» **Problem details**: In the data below, how many lines include the word "plus"? Give only the number.

» **Data shown**:
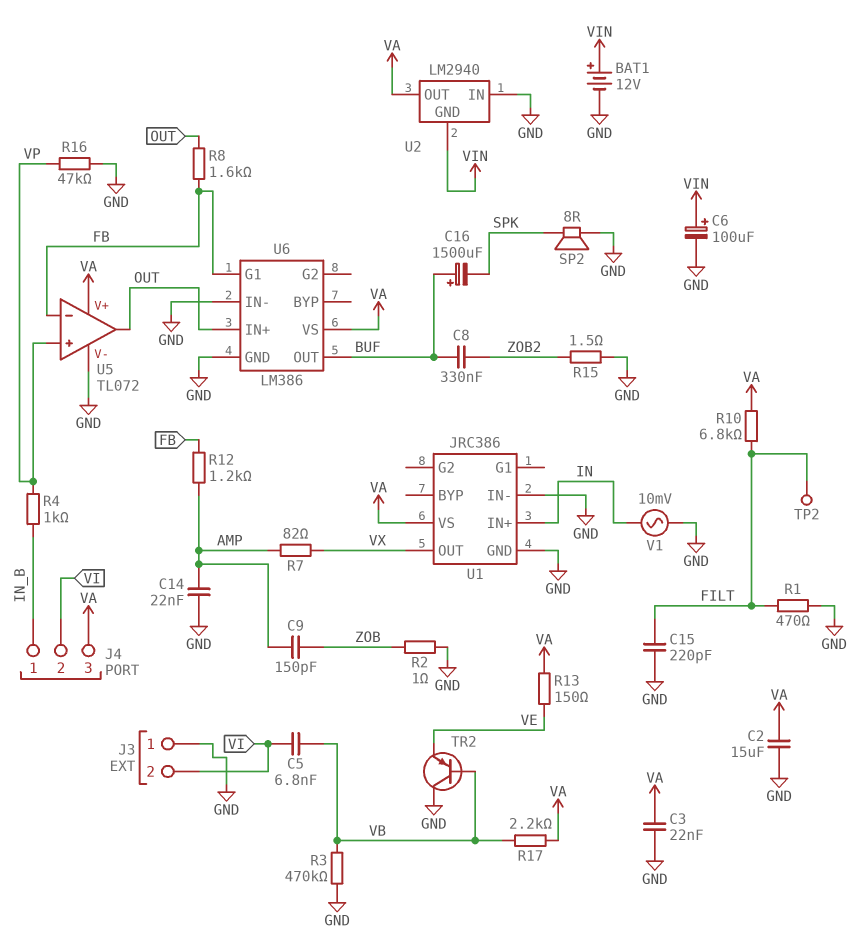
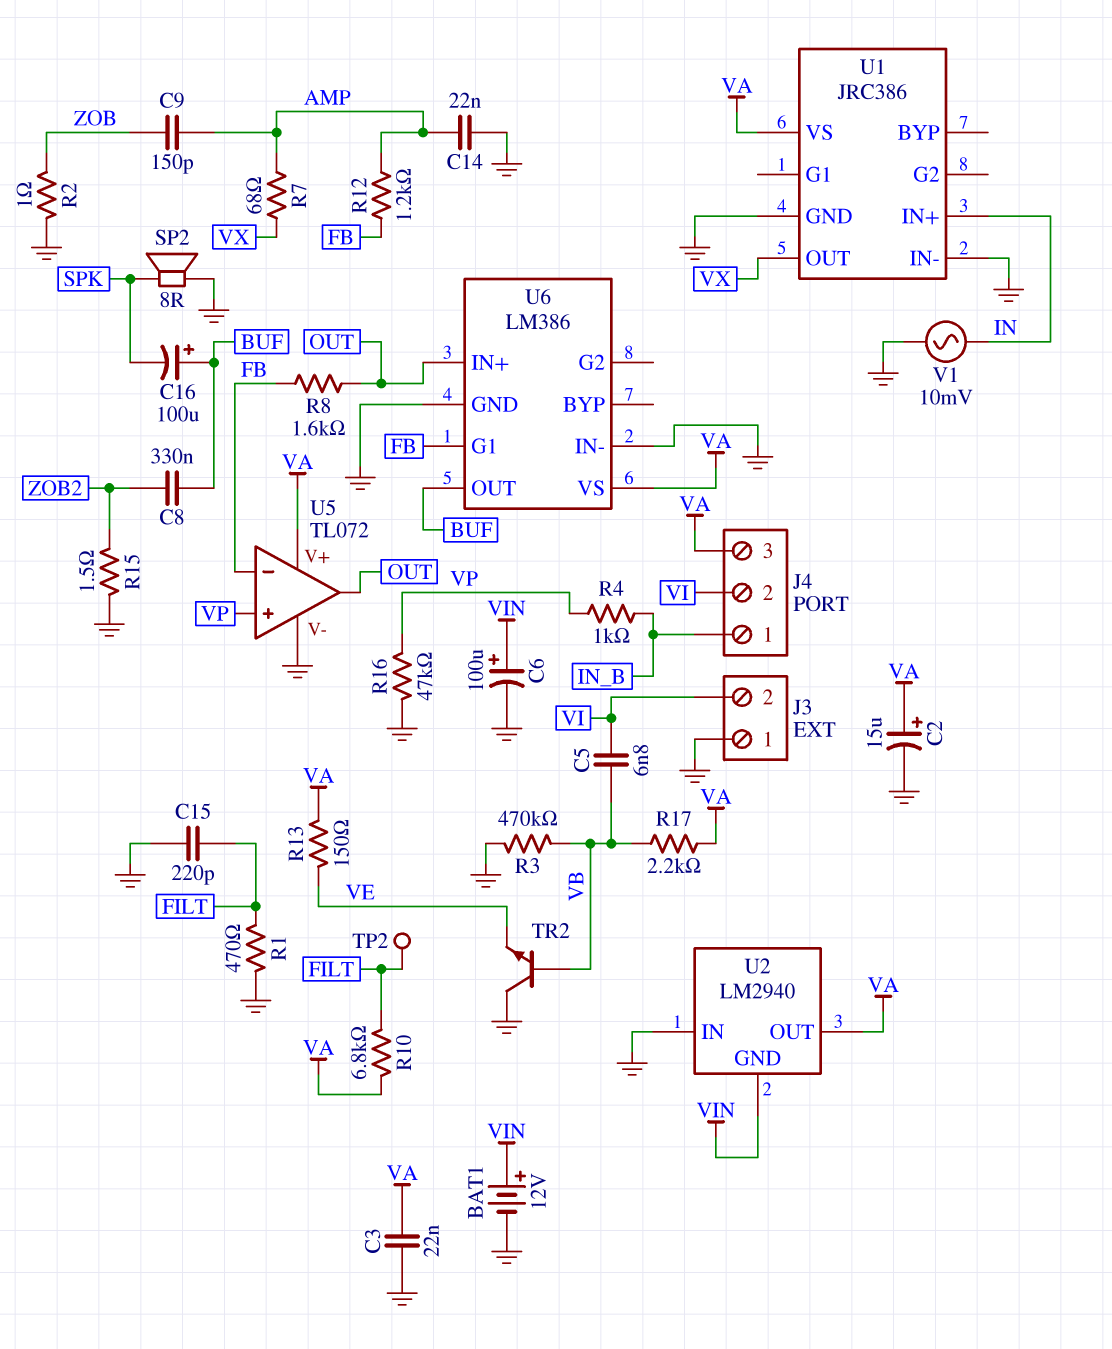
C2: 15uF (GND, VA) -> 15uF (plus VA, minus GND)
C16: 1500uF (plus BUF, minus SPK) -> 100uF (plus BUF, minus SPK)
R7: 82 (AMP, VX) -> 68 (AMP, VX)
TR2: PNP (B VB, C GND, E VE) -> NPN (B VB, C GND, E VE)

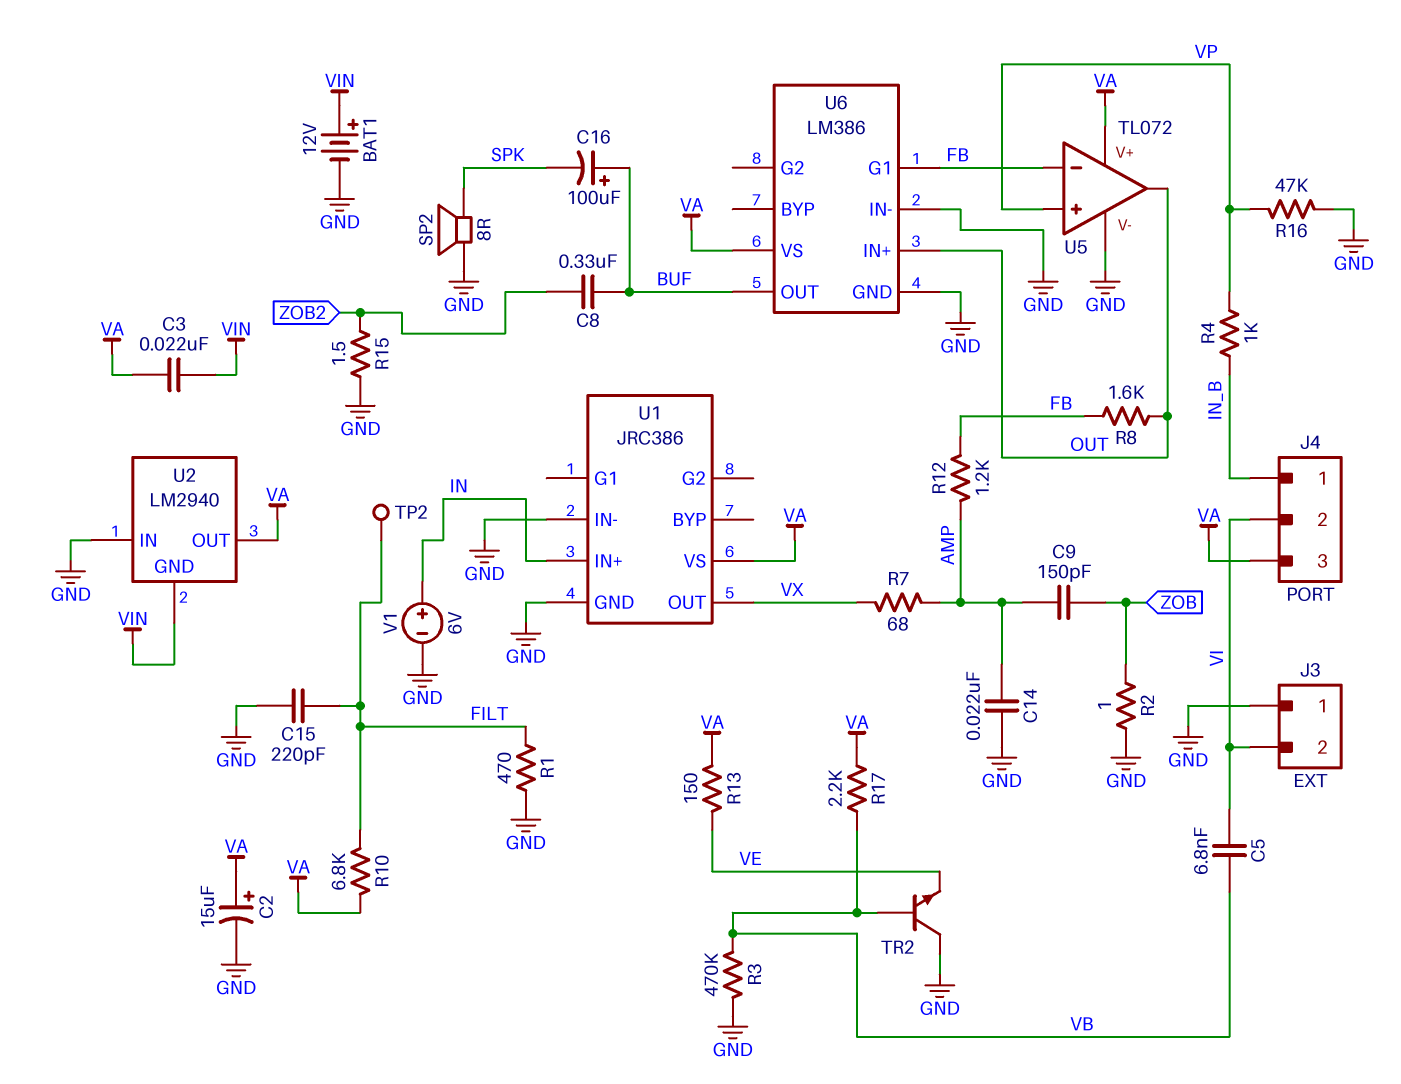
C3: 22nF (GND, VA) -> 22nF (VA, VIN)
C6: 100uF (plus VIN, minus GND) -> none
V1: AC 10mV (GND, IN) -> 6V (plus IN, minus GND)

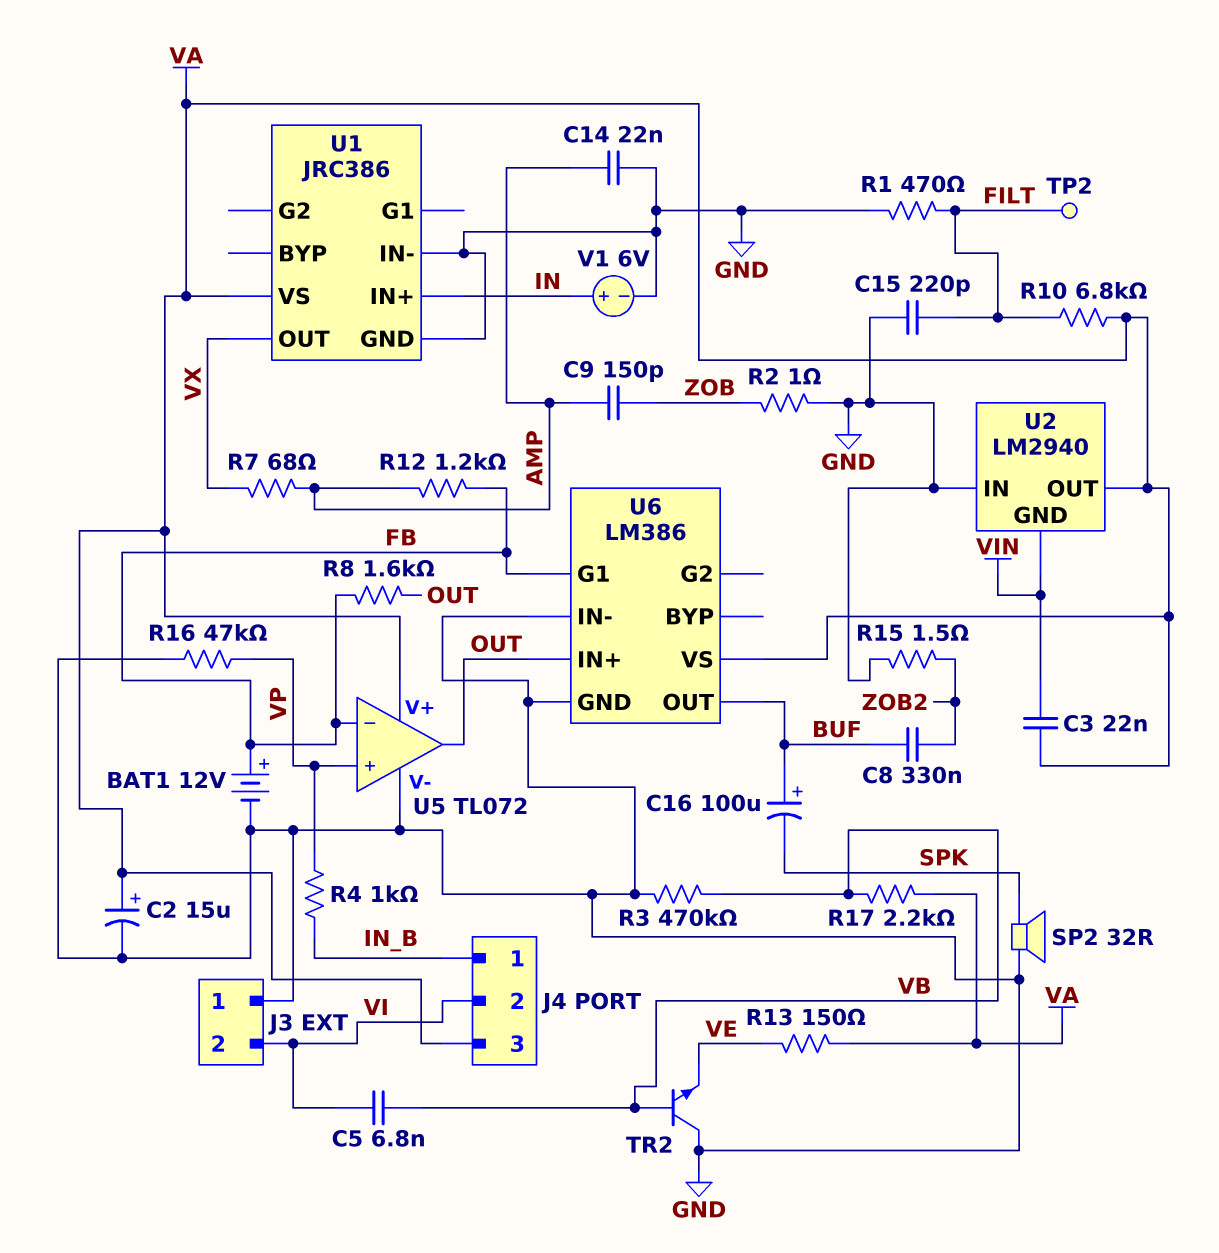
BAT1: 12V (plus VIN, minus GND) -> 12V (plus FB, minus GND)
SP2: speaker 8R (GND, SPK) -> speaker 32R (GND, SPK)

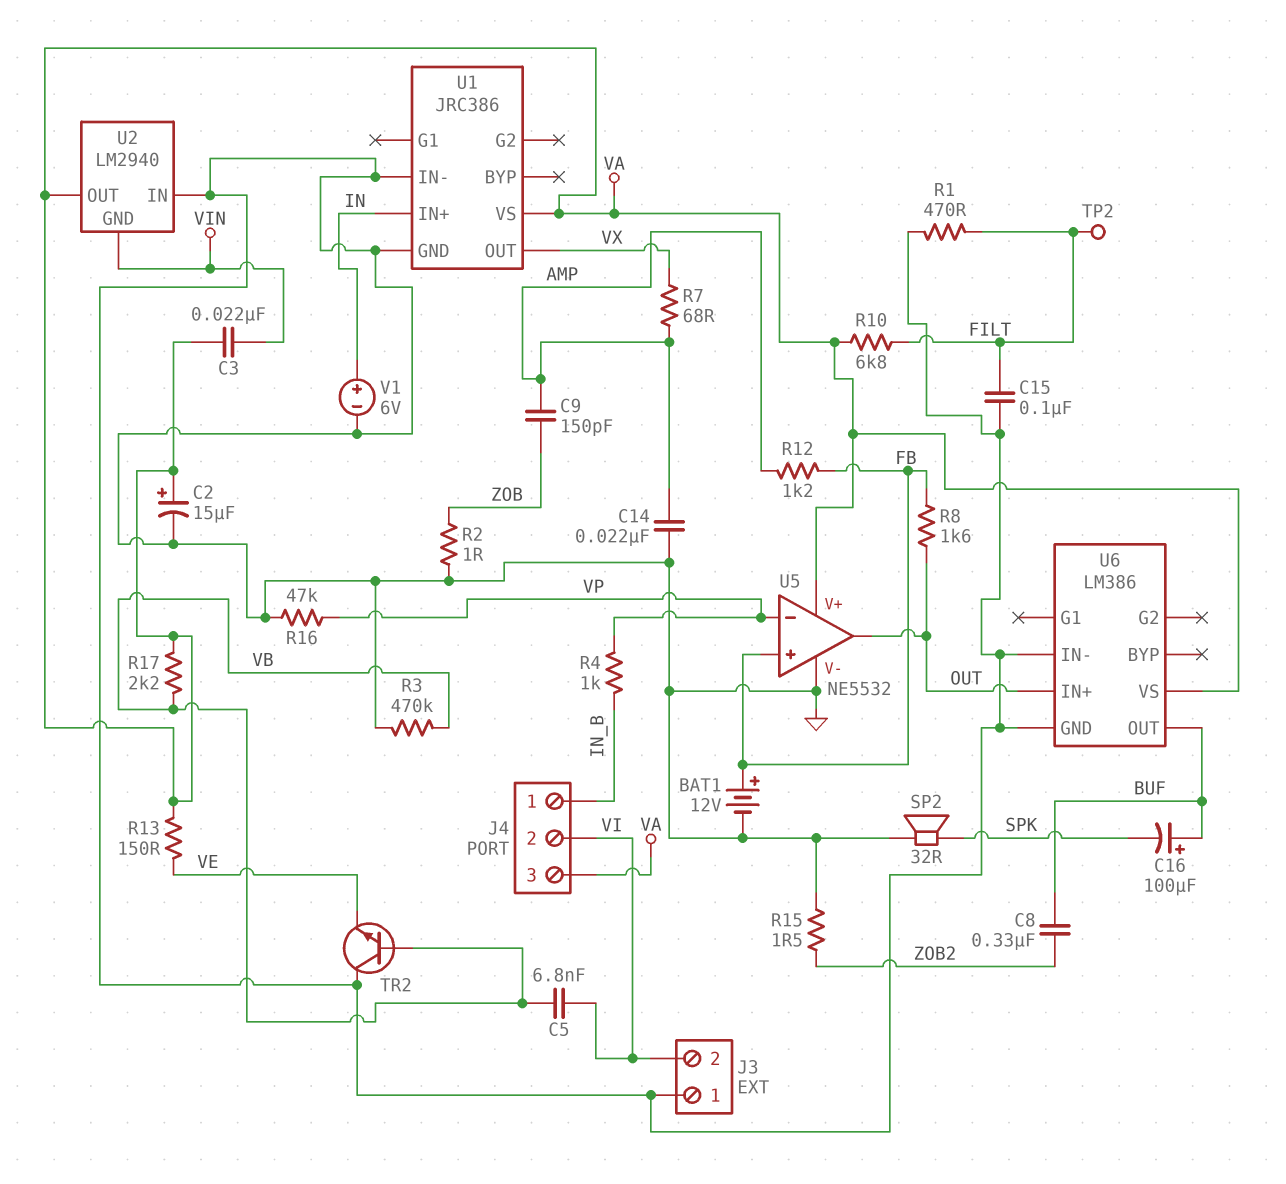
C15: 220pF (FILT, GND) -> 100nF (FILT, GND)
U5: TL072 -> NE5532
U5 pin in+: VP -> FB
U5 pin in-: FB -> VP
U6 pin G1: FB -> none

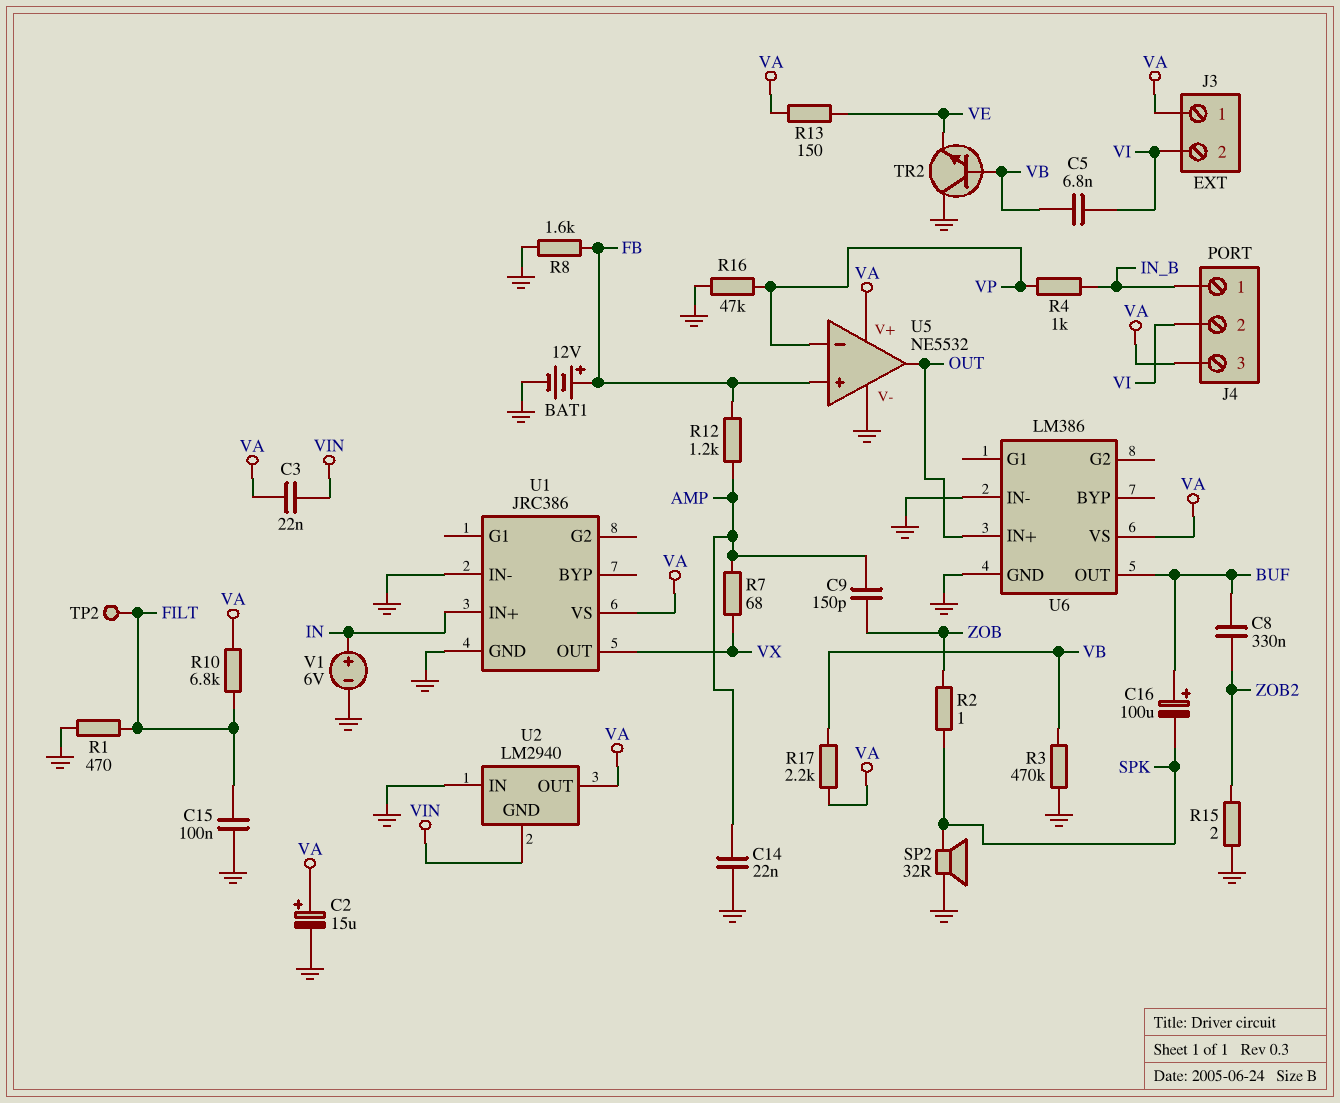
J3 pin 1: GND -> VA
R2: 1 (GND, ZOB) -> 1 (SPK, ZOB)
R8: 1.6k (FB, OUT) -> 1.6k (FB, GND)
R15: 1.5 (GND, ZOB2) -> 2 (GND, ZOB2)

» **Task response**: 5